» EXERCISE DETAILS
The material below is to be copied exactly from the line with "yellow cross: (123, 44)" up to and including the line with "orange triangle: (34, 162)", with nothing else kept and no pictures.
Content starts
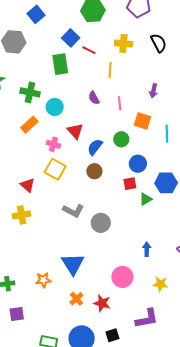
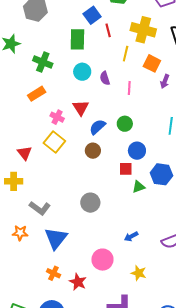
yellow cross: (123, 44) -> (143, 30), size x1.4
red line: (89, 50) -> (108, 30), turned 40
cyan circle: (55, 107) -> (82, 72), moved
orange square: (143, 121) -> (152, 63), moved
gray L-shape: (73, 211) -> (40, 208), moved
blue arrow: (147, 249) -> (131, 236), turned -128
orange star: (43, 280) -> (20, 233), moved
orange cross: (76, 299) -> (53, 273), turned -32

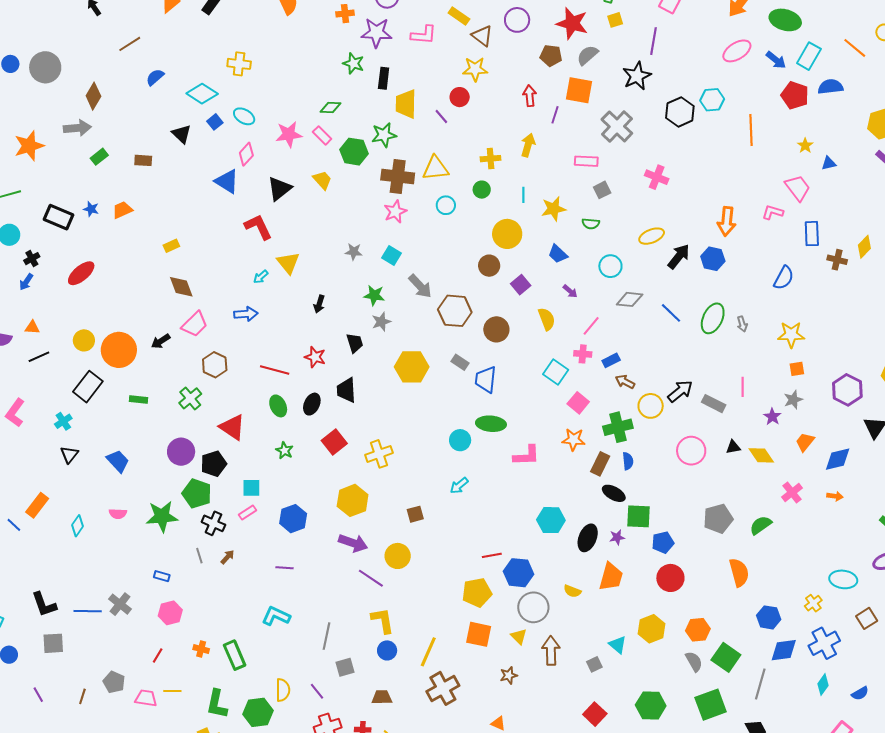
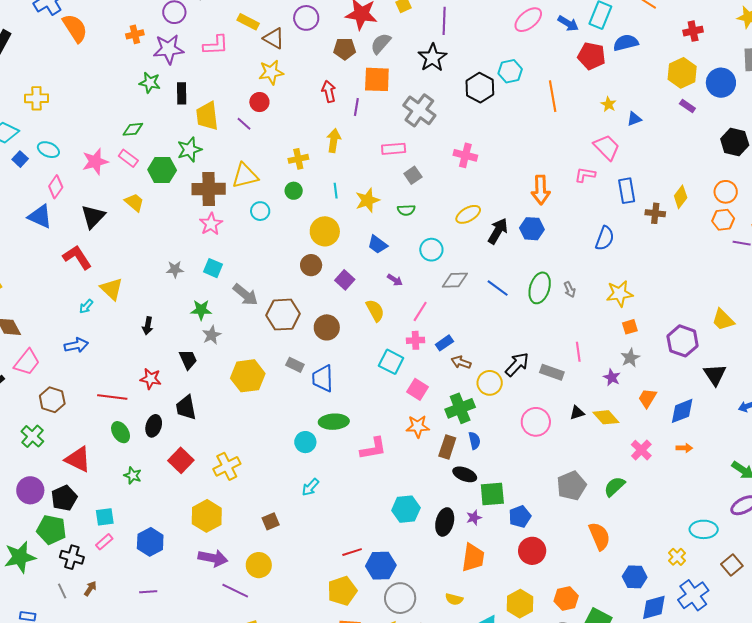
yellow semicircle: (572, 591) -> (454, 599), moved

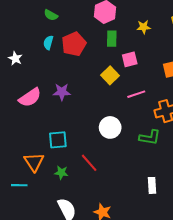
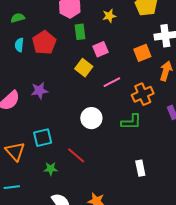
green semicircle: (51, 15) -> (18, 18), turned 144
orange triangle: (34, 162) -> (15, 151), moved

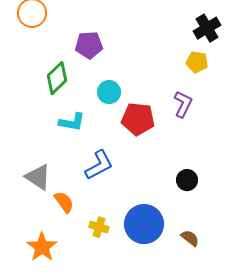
Content ends
Content starts
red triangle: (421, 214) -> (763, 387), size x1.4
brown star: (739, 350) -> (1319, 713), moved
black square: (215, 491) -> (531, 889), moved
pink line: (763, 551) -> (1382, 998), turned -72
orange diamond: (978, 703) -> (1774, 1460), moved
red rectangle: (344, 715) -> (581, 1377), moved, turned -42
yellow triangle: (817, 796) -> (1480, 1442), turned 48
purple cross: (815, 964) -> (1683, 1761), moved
Content ends
Content starts
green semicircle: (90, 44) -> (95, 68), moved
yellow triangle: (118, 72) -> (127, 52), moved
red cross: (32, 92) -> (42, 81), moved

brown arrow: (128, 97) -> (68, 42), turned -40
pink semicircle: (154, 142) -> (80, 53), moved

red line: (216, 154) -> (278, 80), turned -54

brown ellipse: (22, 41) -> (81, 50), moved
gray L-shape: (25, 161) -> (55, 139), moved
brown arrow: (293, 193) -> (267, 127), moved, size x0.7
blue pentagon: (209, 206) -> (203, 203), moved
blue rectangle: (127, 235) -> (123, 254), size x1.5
Content ends
» RESULT BELOW
yellow cross: (123, 44) -> (143, 30), size x1.4
red line: (89, 50) -> (108, 30), turned 40
cyan circle: (55, 107) -> (82, 72), moved
orange square: (143, 121) -> (152, 63), moved
gray L-shape: (73, 211) -> (40, 208), moved
blue arrow: (147, 249) -> (131, 236), turned -128
orange star: (43, 280) -> (20, 233), moved
orange cross: (76, 299) -> (53, 273), turned -32

yellow semicircle: (572, 591) -> (454, 599), moved

green semicircle: (51, 15) -> (18, 18), turned 144
orange triangle: (34, 162) -> (15, 151), moved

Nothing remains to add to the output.